__Action item__
What is needed is an exact retyping of the records below, from the first line through the line that contains "C102: none -> 22nF (+3V3, GND)".

[The data — start]

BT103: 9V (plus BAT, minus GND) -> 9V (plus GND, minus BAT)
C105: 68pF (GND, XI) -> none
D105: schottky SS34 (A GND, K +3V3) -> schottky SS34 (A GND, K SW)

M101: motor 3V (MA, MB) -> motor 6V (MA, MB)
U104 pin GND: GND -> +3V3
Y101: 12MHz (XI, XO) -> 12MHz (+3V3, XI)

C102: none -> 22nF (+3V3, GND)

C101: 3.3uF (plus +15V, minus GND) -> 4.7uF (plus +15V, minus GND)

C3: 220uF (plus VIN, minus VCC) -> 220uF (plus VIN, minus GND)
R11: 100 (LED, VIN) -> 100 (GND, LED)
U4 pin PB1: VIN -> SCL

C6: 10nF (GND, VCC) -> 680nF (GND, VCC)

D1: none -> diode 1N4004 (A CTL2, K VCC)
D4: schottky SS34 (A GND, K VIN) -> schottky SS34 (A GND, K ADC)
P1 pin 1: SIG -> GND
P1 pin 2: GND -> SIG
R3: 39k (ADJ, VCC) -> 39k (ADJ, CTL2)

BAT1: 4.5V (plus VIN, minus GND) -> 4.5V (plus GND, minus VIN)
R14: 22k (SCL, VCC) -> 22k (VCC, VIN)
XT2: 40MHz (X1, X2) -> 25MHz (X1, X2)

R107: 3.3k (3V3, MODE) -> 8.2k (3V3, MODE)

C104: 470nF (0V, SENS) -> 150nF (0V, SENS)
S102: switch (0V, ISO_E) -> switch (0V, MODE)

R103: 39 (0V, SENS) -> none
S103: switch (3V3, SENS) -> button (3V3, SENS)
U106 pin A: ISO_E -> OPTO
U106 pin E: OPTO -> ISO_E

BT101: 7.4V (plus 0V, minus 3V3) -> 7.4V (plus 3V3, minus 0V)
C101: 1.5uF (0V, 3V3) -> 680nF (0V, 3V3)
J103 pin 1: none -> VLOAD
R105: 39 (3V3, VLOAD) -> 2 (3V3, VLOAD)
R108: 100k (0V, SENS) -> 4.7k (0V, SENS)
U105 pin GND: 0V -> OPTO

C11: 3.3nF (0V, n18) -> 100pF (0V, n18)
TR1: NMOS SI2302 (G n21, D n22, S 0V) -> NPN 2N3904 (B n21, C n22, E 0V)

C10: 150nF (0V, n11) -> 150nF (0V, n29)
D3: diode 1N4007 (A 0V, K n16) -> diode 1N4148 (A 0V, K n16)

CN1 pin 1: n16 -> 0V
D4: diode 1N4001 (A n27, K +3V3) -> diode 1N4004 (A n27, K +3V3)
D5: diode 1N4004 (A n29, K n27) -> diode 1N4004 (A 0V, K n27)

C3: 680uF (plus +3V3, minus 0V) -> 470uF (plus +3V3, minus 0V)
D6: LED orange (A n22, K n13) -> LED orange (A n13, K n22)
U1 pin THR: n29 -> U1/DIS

[The data — finish]

__Completed task__
BT103: 9V (plus BAT, minus GND) -> 9V (plus GND, minus BAT)
C105: 68pF (GND, XI) -> none
D105: schottky SS34 (A GND, K +3V3) -> schottky SS34 (A GND, K SW)

M101: motor 3V (MA, MB) -> motor 6V (MA, MB)
U104 pin GND: GND -> +3V3
Y101: 12MHz (XI, XO) -> 12MHz (+3V3, XI)

C102: none -> 22nF (+3V3, GND)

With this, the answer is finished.